### ASSIGNMENT
Search the entries for the word "yellow" and report each line that has it.

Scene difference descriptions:

:::::

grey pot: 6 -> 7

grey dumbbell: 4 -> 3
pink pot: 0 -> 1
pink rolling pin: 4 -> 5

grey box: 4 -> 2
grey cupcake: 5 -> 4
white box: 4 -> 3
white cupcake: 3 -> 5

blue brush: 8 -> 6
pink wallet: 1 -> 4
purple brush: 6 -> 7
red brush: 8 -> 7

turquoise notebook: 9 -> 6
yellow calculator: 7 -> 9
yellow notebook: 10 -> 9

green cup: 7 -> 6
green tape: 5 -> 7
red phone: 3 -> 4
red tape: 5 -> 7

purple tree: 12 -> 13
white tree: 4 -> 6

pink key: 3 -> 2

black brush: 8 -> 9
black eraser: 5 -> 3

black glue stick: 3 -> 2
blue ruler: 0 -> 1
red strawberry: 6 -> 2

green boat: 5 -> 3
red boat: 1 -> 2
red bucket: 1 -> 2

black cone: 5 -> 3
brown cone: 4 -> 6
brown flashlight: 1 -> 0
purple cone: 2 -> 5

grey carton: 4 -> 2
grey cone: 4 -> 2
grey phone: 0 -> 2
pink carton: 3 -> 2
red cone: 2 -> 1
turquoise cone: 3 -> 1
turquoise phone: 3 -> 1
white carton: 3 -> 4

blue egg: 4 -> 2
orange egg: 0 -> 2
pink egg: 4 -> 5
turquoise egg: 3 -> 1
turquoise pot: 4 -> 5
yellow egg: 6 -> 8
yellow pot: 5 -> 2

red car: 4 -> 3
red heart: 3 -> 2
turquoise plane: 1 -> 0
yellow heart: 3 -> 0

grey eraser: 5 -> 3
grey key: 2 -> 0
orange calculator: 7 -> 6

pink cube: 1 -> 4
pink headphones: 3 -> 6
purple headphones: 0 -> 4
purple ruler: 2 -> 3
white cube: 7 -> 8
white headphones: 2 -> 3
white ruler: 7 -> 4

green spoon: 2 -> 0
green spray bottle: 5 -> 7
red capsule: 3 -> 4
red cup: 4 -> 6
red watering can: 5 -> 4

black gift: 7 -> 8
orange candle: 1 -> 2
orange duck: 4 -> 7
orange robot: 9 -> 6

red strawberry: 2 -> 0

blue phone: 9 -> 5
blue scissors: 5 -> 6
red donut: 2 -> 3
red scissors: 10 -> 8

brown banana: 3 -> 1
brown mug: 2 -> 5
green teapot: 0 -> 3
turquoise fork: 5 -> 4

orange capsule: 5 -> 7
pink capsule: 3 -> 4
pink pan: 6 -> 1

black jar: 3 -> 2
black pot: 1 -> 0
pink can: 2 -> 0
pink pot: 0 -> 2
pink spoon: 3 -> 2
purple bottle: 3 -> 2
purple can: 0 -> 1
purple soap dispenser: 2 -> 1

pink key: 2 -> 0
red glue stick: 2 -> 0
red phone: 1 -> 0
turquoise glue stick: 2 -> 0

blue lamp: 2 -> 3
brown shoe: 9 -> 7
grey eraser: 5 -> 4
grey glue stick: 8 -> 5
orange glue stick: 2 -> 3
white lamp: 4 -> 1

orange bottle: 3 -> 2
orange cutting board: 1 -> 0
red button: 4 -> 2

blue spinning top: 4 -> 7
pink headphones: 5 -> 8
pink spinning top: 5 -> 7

:::::

### PROBLEM SOLUTION
yellow calculator: 7 -> 9
yellow notebook: 10 -> 9
yellow egg: 6 -> 8
yellow pot: 5 -> 2
yellow heart: 3 -> 0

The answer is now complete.